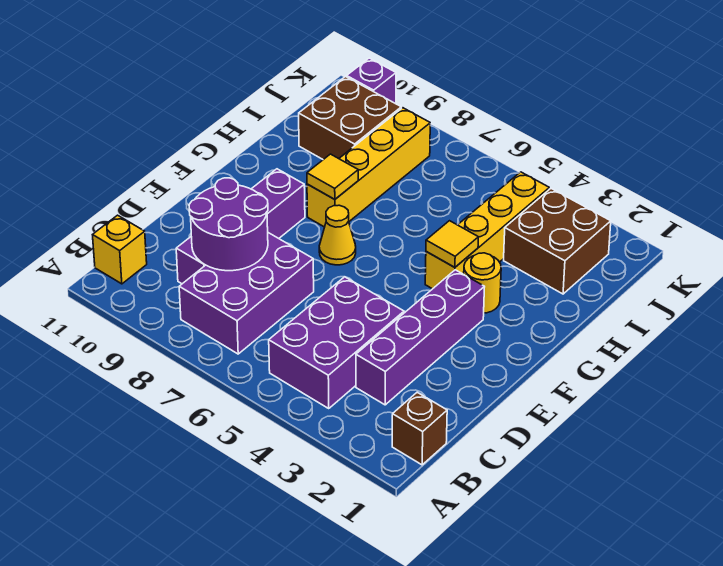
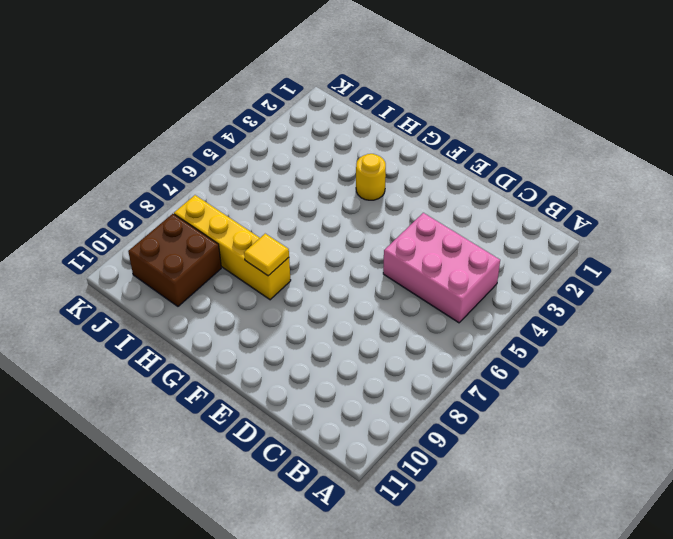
pink brick B4:D5 level 1 -> purple brick B4:D5 level 1
none -> brown brick B1 level 1
none -> purple brick B7:D8 level 1
none -> yellow brick B11 level 1

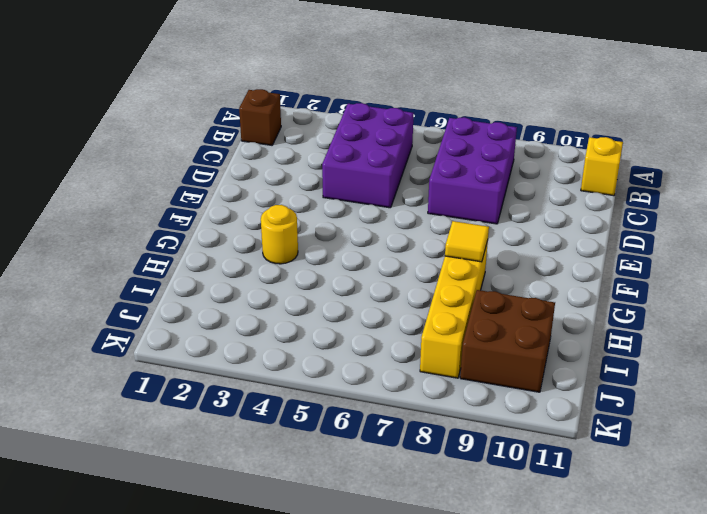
none -> purple brick C3:F3 level 1
none -> purple brick C9:F9 level 1
none -> yellow cone F7 level 1

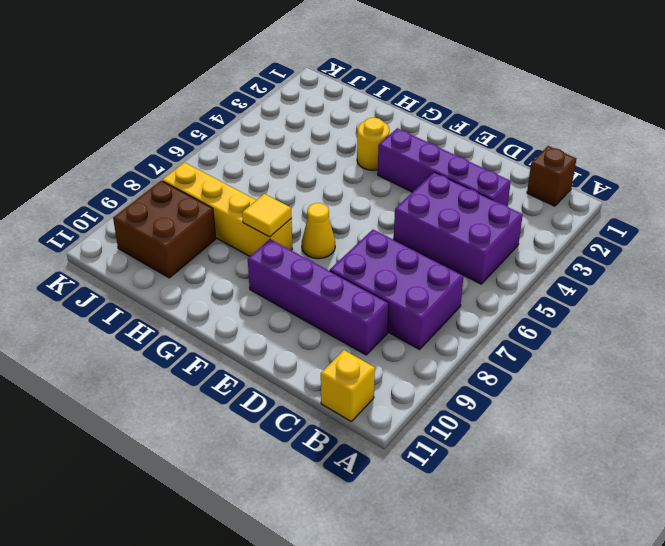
none -> yellow brick G4:J4 level 1
none -> brown brick I2:J3 level 1
none -> purple brick K10 level 1

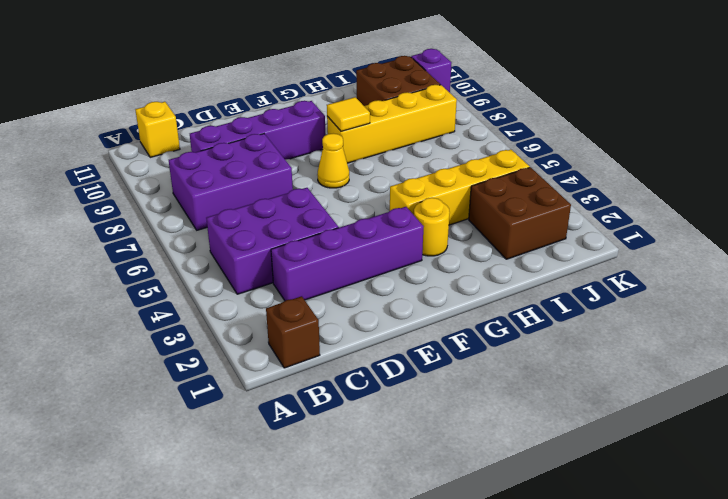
none -> purple round brick C8:D9 level 2
none -> yellow tile G4 level 2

**What you have to do**
Reproduce nothing but the lines running from the line with "none -> brown brick I2:J3 level 1" through the end of the records, keeping both end lines and dropping the pictures.

**Written response**
none -> brown brick I2:J3 level 1
none -> purple brick K10 level 1

none -> purple round brick C8:D9 level 2
none -> yellow tile G4 level 2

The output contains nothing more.